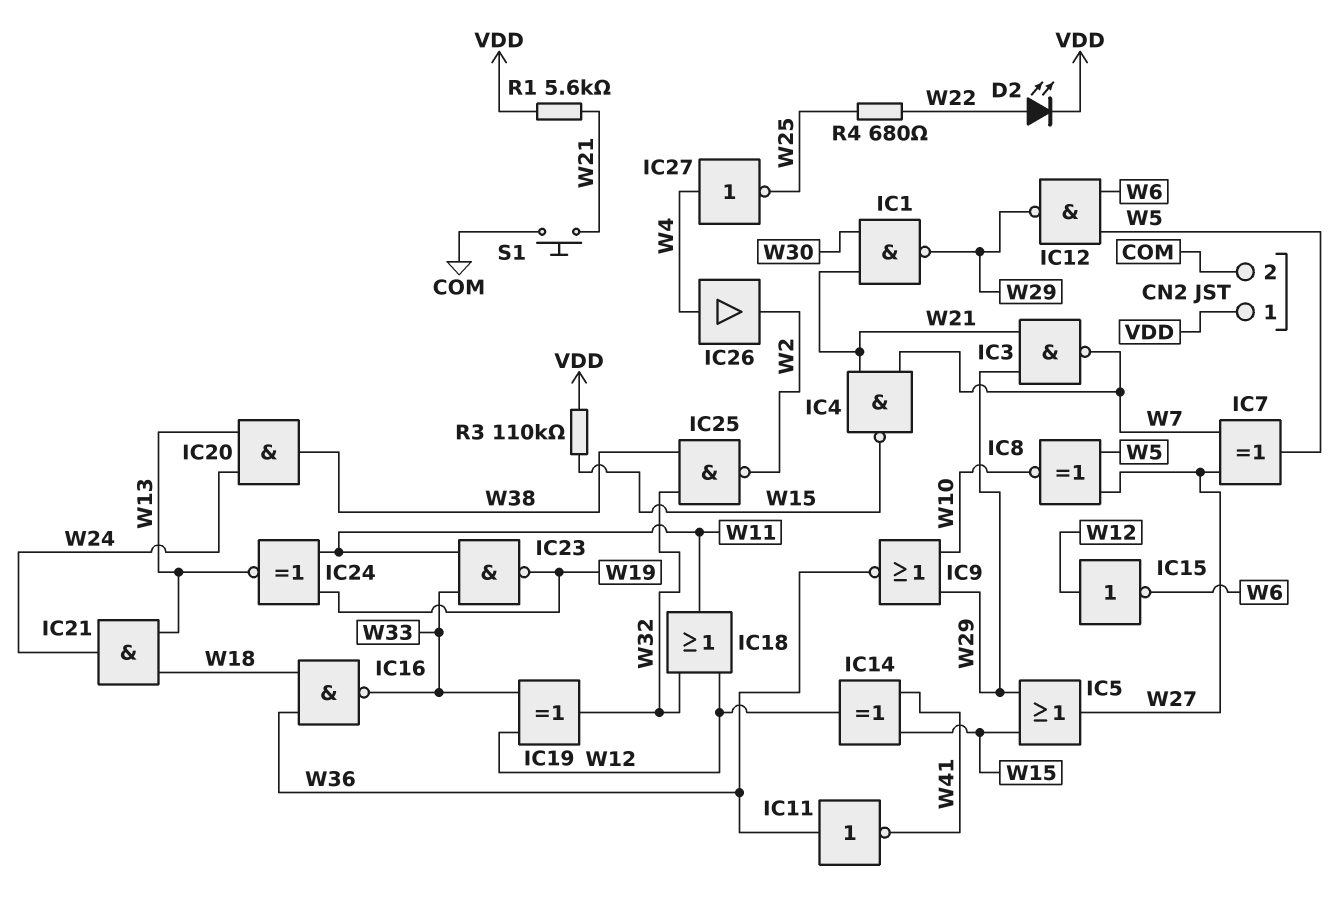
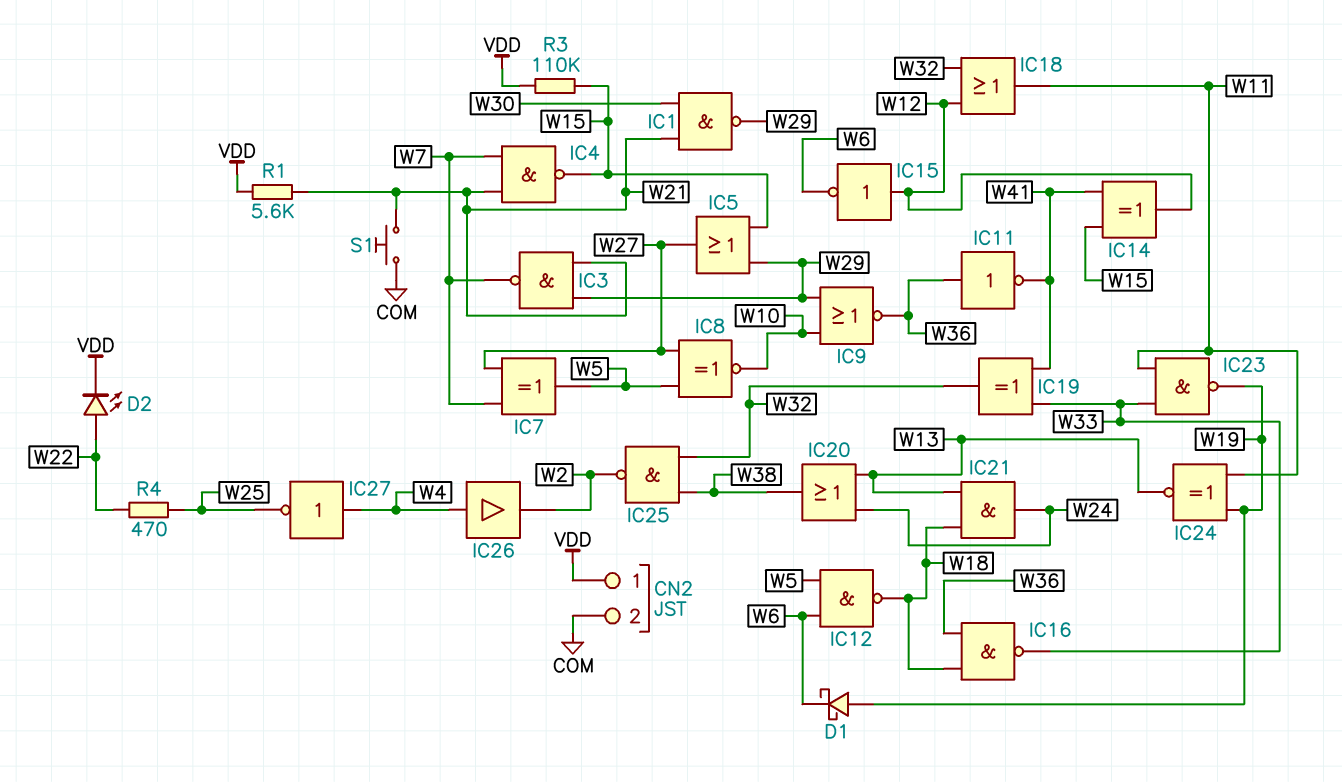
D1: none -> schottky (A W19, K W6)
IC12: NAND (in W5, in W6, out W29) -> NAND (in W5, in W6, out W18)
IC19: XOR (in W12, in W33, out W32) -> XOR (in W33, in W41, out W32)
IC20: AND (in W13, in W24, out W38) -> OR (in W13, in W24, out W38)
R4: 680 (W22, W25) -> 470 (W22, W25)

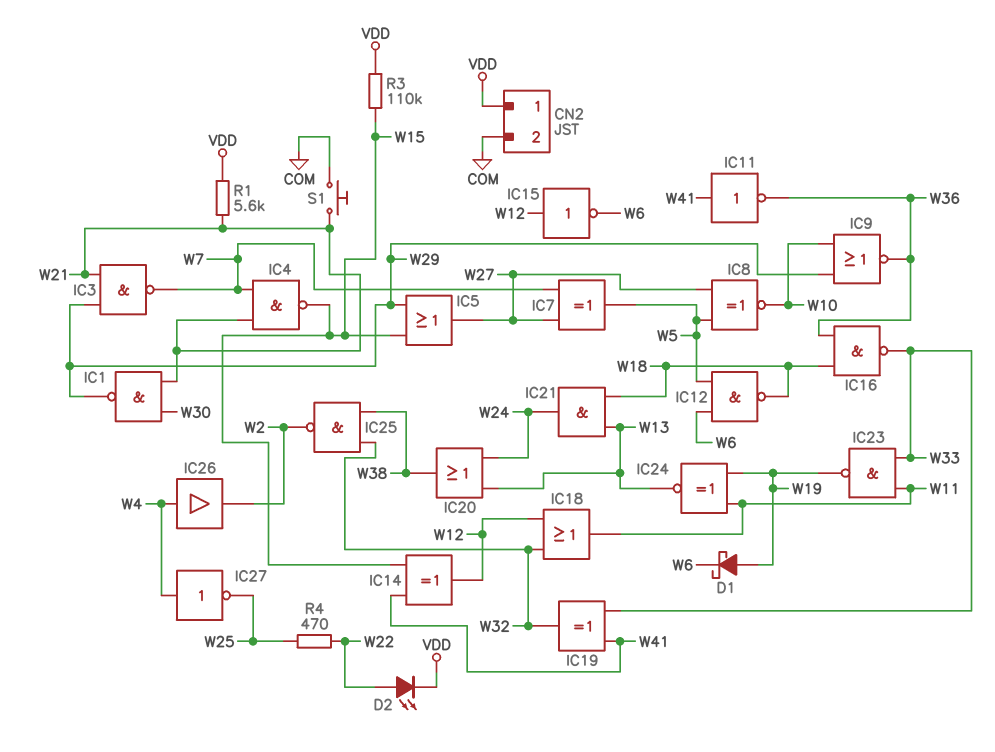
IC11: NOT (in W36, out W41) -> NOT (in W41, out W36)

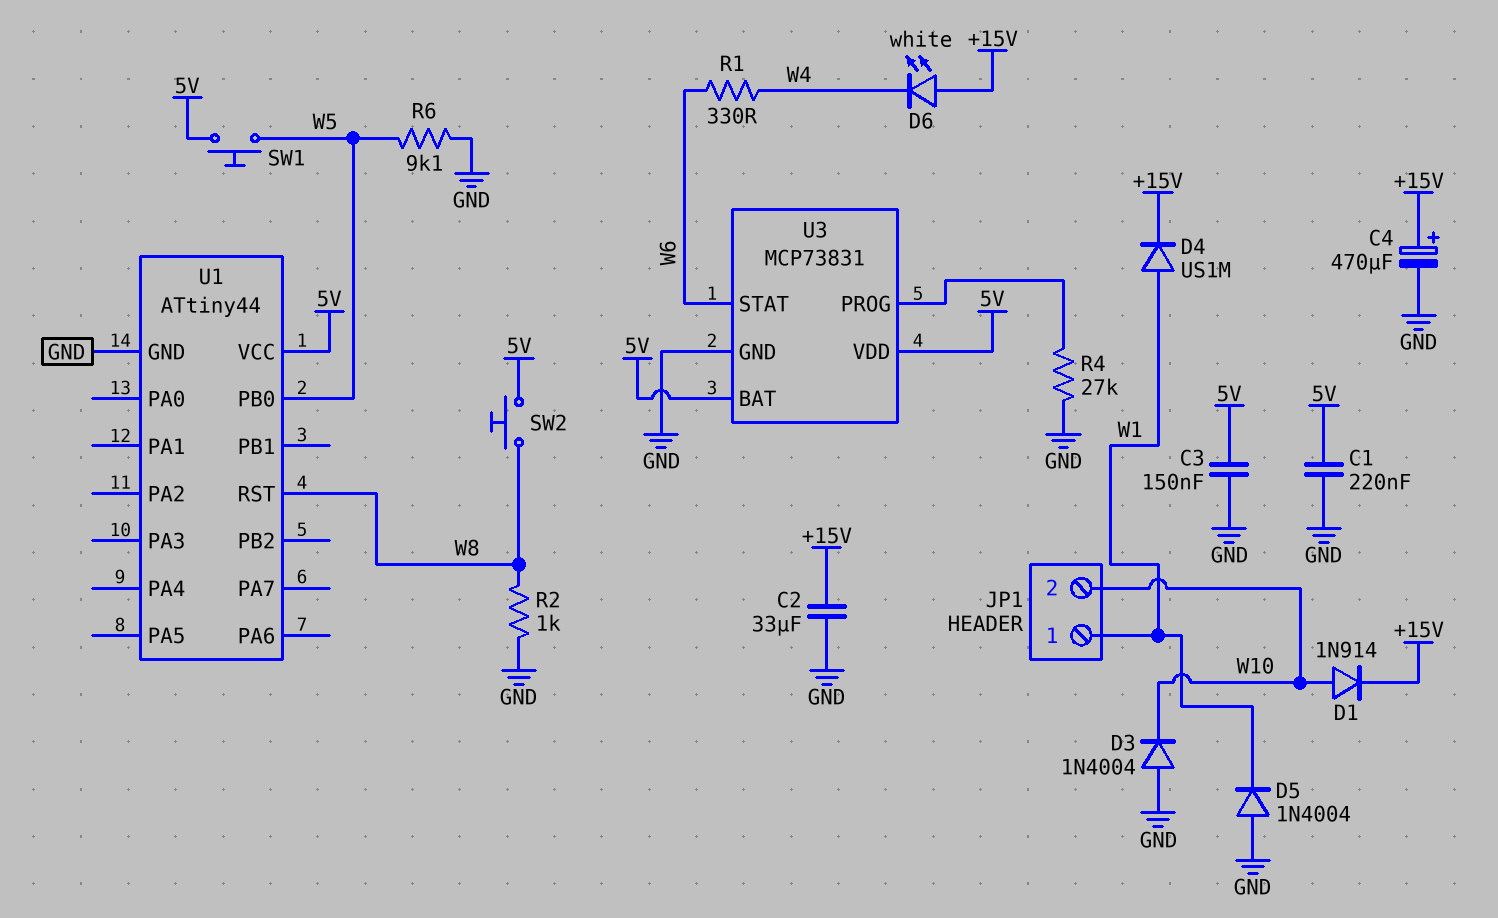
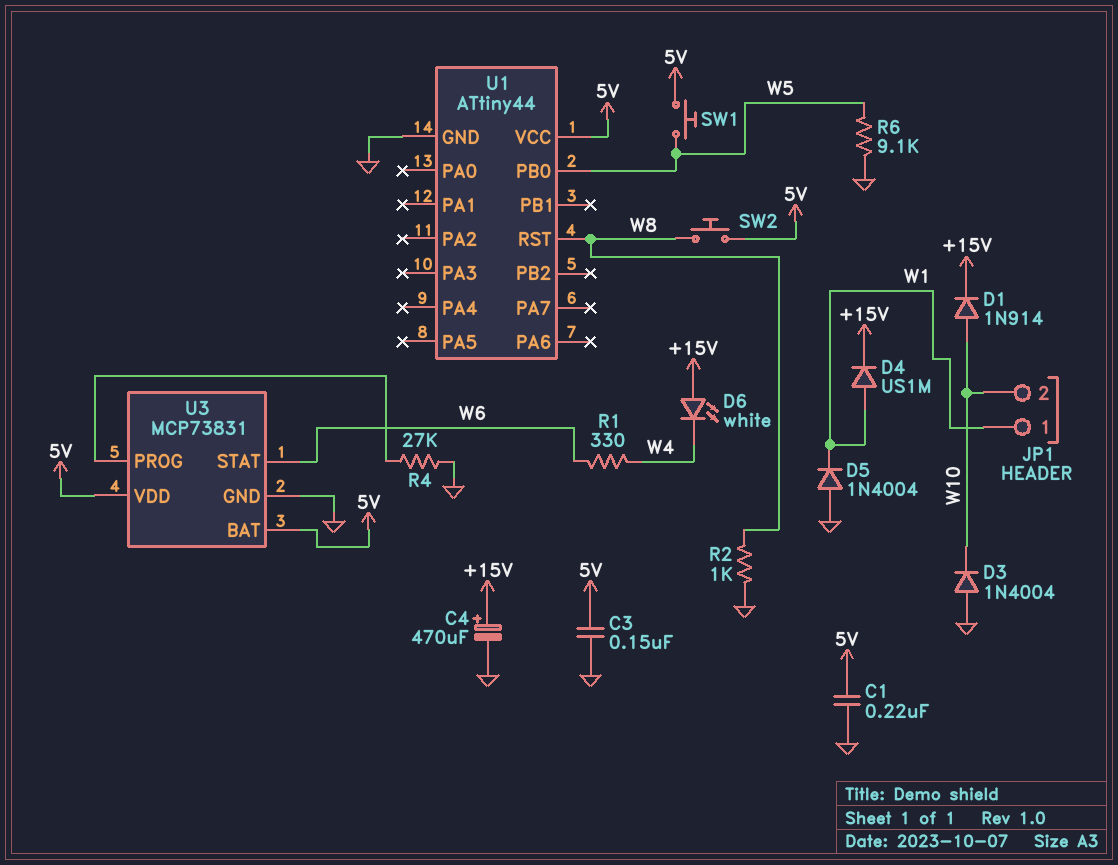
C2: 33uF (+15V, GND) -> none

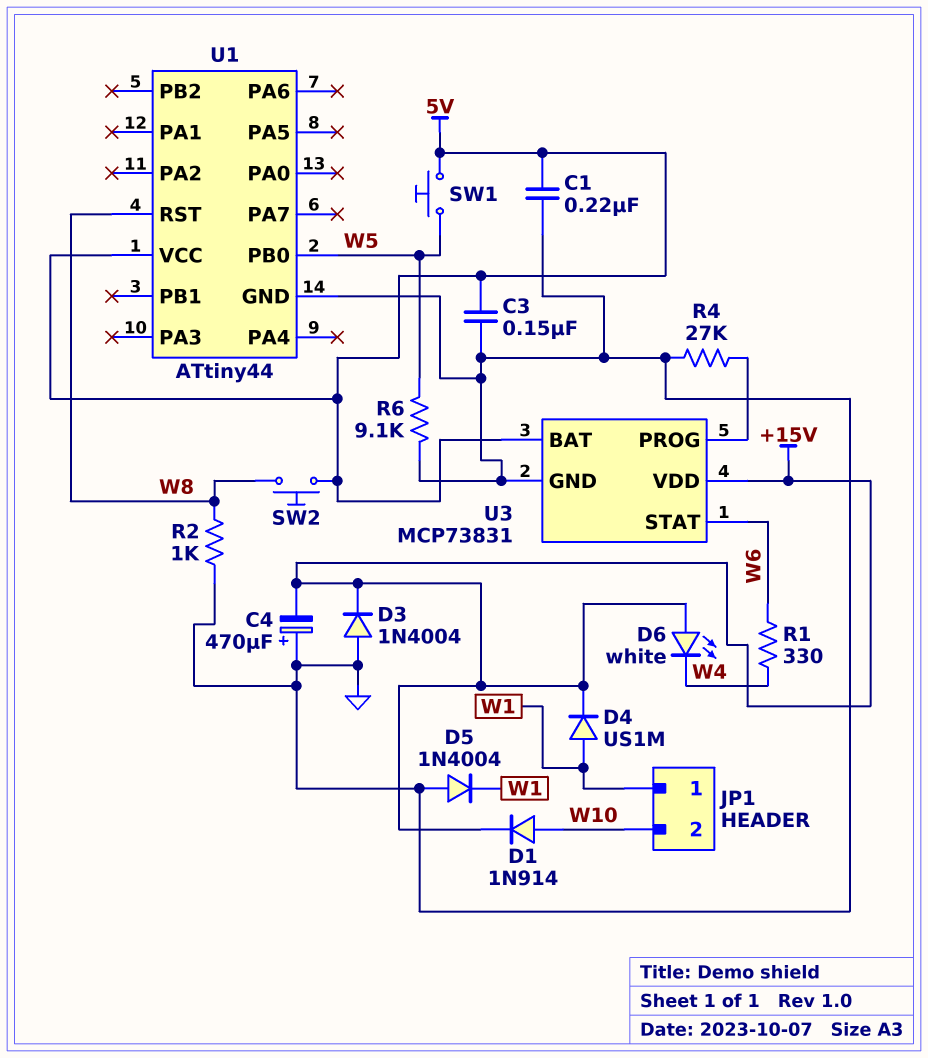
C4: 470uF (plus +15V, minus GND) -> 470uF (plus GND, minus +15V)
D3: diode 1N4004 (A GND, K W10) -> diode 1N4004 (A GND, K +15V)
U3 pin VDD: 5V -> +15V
□ □ □ □ □
Give back, word for word, the lines from the one containing "IC12: NAND (in" through the last line of the listing above; include both ends and exclude the pictures.

Solution to this exercise —
IC12: NAND (in W5, in W6, out W29) -> NAND (in W5, in W6, out W18)
IC19: XOR (in W12, in W33, out W32) -> XOR (in W33, in W41, out W32)
IC20: AND (in W13, in W24, out W38) -> OR (in W13, in W24, out W38)
R4: 680 (W22, W25) -> 470 (W22, W25)

IC11: NOT (in W36, out W41) -> NOT (in W41, out W36)

C2: 33uF (+15V, GND) -> none

C4: 470uF (plus +15V, minus GND) -> 470uF (plus GND, minus +15V)
D3: diode 1N4004 (A GND, K W10) -> diode 1N4004 (A GND, K +15V)
U3 pin VDD: 5V -> +15V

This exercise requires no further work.